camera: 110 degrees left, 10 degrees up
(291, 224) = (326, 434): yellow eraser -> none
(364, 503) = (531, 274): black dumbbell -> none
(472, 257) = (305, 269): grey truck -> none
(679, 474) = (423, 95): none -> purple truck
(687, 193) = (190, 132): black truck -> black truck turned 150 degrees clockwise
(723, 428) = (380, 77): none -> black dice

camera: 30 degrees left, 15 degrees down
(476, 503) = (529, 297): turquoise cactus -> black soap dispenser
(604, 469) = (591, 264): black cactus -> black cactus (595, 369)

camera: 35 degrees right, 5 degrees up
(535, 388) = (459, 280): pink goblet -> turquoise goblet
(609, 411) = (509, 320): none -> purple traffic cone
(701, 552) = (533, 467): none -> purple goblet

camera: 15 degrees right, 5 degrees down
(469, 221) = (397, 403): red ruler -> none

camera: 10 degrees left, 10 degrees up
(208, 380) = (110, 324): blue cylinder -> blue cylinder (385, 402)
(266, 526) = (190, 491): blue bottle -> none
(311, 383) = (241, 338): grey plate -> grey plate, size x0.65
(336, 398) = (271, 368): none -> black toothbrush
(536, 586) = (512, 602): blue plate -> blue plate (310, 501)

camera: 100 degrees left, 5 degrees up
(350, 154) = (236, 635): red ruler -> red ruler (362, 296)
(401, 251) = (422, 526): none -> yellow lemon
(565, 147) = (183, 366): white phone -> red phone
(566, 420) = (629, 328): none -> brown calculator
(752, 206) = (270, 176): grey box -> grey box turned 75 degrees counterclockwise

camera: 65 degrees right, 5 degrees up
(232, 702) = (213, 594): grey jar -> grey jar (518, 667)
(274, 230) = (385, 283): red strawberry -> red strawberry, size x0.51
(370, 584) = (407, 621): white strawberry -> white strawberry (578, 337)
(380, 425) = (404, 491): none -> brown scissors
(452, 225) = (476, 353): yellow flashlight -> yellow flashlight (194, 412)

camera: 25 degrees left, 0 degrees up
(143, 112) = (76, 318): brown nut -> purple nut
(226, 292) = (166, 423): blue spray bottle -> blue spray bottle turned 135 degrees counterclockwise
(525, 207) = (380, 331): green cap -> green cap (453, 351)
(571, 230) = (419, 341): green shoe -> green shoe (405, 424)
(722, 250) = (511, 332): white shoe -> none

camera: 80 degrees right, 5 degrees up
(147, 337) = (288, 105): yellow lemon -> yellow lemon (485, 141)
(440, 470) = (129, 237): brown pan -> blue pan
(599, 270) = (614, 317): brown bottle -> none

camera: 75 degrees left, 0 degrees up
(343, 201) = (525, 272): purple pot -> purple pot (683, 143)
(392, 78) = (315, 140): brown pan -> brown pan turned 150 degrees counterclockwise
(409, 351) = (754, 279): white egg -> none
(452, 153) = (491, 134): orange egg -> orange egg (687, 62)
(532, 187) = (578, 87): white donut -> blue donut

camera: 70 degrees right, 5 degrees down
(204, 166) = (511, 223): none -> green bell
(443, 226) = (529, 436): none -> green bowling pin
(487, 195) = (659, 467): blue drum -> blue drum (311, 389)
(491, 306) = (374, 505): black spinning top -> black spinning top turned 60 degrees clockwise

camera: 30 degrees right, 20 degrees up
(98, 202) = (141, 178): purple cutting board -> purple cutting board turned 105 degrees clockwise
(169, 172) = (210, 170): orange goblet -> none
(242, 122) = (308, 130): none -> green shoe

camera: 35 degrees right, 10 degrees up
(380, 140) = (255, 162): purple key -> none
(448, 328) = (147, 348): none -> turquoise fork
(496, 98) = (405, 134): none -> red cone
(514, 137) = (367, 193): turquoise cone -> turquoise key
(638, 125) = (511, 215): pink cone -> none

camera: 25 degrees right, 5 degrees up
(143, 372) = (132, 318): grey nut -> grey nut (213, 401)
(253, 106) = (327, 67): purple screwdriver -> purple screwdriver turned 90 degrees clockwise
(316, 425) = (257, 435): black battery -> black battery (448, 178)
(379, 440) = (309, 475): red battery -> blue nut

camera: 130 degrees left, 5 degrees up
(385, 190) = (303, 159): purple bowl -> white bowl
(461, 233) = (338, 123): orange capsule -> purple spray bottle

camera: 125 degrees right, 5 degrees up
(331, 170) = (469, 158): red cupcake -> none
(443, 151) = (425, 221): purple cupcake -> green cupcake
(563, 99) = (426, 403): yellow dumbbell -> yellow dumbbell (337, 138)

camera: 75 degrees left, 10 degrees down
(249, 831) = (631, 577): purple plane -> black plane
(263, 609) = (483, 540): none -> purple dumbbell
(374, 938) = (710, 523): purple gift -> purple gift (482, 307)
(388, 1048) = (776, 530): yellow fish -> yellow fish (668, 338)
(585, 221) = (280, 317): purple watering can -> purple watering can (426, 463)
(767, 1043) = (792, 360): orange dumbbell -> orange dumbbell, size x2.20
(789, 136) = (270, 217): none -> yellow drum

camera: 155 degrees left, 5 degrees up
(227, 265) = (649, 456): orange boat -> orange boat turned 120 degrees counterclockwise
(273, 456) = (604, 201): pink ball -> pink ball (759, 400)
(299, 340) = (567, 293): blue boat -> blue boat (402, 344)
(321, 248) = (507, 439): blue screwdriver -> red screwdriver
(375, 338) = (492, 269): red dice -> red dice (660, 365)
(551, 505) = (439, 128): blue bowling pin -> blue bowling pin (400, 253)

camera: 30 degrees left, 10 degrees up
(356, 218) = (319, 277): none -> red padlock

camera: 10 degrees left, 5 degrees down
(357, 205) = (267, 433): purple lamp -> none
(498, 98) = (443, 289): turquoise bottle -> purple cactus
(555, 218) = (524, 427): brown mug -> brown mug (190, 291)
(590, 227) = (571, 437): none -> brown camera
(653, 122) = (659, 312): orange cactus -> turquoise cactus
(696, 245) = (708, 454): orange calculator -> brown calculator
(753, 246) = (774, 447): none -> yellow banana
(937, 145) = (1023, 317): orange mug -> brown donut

:::::

▶ WHAT YOU SHOULD DO: Your answer should consist only of the lines above between the line holding "camera: 25 degrees right, 5 degrees up" and the line holding "(563, 99) = (426, 403): yellow", inclusive, each transcribed exactly.

▶ ANSWER TO THE PROBLEM:
camera: 25 degrees right, 5 degrees up
(143, 372) = (132, 318): grey nut -> grey nut (213, 401)
(253, 106) = (327, 67): purple screwdriver -> purple screwdriver turned 90 degrees clockwise
(316, 425) = (257, 435): black battery -> black battery (448, 178)
(379, 440) = (309, 475): red battery -> blue nut

camera: 130 degrees left, 5 degrees up
(385, 190) = (303, 159): purple bowl -> white bowl
(461, 233) = (338, 123): orange capsule -> purple spray bottle

camera: 125 degrees right, 5 degrees up
(331, 170) = (469, 158): red cupcake -> none
(443, 151) = (425, 221): purple cupcake -> green cupcake
(563, 99) = (426, 403): yellow dumbbell -> yellow dumbbell (337, 138)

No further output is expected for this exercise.